Task description
Lines from the line with "(398, 176) = (429, 359): blue" to the line with "(545, 189) = (295, 314): orange" in the entries below, and only those, must be output exactly, with both ends included.

Given data
________________________________________
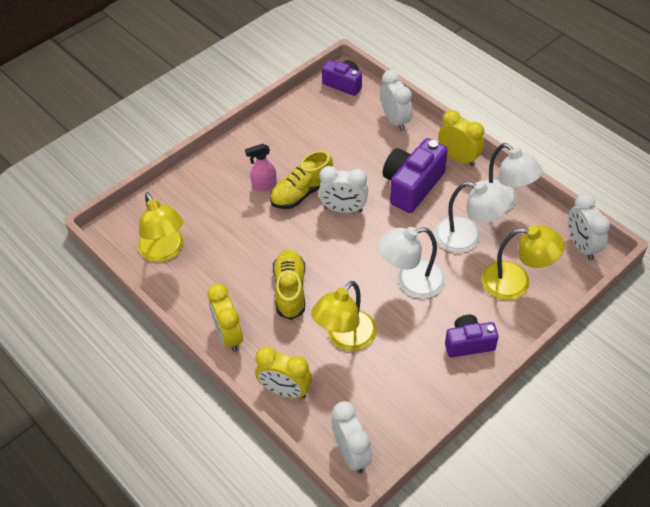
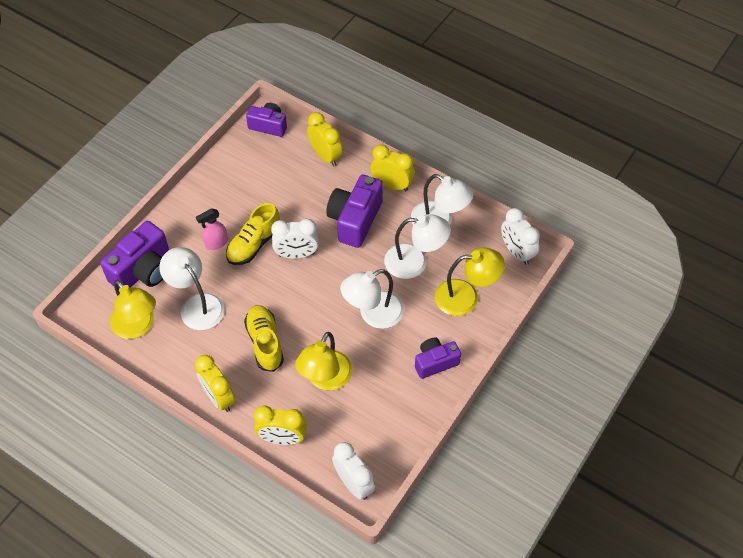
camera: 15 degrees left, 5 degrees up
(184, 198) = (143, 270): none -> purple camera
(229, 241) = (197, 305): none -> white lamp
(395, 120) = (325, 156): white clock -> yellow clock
________________________________________
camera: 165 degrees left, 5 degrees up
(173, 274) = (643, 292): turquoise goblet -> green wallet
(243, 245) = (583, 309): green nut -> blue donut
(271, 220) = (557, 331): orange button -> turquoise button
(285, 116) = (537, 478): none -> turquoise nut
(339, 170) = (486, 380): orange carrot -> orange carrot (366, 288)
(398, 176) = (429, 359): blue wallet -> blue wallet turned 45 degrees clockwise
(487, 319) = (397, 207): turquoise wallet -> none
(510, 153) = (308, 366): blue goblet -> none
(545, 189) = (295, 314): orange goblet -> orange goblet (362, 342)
________________________________________
Answer section
(398, 176) = (429, 359): blue wallet -> blue wallet turned 45 degrees clockwise
(487, 319) = (397, 207): turquoise wallet -> none
(510, 153) = (308, 366): blue goblet -> none
(545, 189) = (295, 314): orange goblet -> orange goblet (362, 342)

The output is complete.